Exercise objective> Below are lines of data, and only some are wanted. Please repeat exactly those from the line that has "D3: zener 6.2V (A GND, K n9) -> none" through the line that has "P2 pin 2: none -> GND".

·····

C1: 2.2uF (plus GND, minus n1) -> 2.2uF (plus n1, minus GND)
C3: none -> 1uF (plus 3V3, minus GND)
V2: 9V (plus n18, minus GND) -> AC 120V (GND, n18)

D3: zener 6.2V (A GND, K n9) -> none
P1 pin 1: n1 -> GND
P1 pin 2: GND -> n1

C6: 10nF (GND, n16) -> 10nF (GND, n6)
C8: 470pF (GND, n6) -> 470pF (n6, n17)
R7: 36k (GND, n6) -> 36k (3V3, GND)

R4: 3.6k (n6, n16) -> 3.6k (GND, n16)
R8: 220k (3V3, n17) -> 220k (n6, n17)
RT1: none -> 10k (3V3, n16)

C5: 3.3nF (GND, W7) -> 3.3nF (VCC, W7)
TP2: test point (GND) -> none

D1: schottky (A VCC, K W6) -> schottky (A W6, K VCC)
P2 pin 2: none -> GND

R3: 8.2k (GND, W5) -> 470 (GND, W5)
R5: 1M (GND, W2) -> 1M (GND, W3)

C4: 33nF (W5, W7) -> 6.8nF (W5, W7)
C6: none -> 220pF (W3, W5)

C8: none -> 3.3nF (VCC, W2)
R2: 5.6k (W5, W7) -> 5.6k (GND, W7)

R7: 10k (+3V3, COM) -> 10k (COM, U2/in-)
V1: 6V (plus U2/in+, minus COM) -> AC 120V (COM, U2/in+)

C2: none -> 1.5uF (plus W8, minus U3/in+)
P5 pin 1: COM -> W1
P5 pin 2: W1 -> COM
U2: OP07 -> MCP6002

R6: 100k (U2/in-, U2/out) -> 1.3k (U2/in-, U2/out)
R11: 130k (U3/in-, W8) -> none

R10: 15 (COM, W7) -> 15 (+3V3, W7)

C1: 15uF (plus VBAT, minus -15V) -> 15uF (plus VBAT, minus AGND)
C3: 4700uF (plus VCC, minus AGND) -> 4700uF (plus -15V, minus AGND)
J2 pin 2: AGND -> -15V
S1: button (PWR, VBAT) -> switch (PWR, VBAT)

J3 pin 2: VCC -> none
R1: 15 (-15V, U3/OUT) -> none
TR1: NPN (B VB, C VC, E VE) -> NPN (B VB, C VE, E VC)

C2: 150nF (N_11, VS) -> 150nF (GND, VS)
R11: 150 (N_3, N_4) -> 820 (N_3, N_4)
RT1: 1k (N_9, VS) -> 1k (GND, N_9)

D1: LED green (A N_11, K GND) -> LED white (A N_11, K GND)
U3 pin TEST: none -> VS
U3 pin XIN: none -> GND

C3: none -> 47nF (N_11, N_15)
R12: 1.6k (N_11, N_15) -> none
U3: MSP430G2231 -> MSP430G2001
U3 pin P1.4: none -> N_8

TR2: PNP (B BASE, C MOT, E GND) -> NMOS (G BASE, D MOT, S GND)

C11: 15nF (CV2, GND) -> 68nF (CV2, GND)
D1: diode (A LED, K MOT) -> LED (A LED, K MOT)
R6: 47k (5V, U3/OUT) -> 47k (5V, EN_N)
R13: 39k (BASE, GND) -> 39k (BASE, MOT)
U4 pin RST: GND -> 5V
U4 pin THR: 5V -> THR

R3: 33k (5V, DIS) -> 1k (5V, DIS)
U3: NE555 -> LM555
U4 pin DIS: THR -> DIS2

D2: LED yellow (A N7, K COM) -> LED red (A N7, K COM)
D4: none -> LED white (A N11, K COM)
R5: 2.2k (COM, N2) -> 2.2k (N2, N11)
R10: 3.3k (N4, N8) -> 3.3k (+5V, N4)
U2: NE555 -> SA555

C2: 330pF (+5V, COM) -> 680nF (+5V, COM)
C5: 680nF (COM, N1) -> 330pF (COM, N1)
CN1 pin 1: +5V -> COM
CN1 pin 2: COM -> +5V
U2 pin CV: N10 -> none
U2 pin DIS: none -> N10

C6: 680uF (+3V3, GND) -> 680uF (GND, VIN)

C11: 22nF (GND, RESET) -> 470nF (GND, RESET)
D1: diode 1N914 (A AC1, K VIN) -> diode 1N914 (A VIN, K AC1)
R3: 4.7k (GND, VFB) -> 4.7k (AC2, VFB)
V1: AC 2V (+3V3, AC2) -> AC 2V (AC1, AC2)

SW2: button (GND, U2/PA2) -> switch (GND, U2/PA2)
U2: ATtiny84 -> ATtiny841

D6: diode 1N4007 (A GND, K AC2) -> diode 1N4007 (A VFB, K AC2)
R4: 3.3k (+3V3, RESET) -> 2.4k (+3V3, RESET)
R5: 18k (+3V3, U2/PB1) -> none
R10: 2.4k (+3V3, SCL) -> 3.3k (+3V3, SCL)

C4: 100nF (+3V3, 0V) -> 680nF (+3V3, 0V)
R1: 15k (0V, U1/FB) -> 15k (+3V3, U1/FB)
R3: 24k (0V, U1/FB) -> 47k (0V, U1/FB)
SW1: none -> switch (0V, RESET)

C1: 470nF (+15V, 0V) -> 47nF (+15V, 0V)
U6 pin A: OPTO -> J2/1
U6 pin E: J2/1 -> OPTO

·····

Expected output>
D3: zener 6.2V (A GND, K n9) -> none
P1 pin 1: n1 -> GND
P1 pin 2: GND -> n1

C6: 10nF (GND, n16) -> 10nF (GND, n6)
C8: 470pF (GND, n6) -> 470pF (n6, n17)
R7: 36k (GND, n6) -> 36k (3V3, GND)

R4: 3.6k (n6, n16) -> 3.6k (GND, n16)
R8: 220k (3V3, n17) -> 220k (n6, n17)
RT1: none -> 10k (3V3, n16)

C5: 3.3nF (GND, W7) -> 3.3nF (VCC, W7)
TP2: test point (GND) -> none

D1: schottky (A VCC, K W6) -> schottky (A W6, K VCC)
P2 pin 2: none -> GND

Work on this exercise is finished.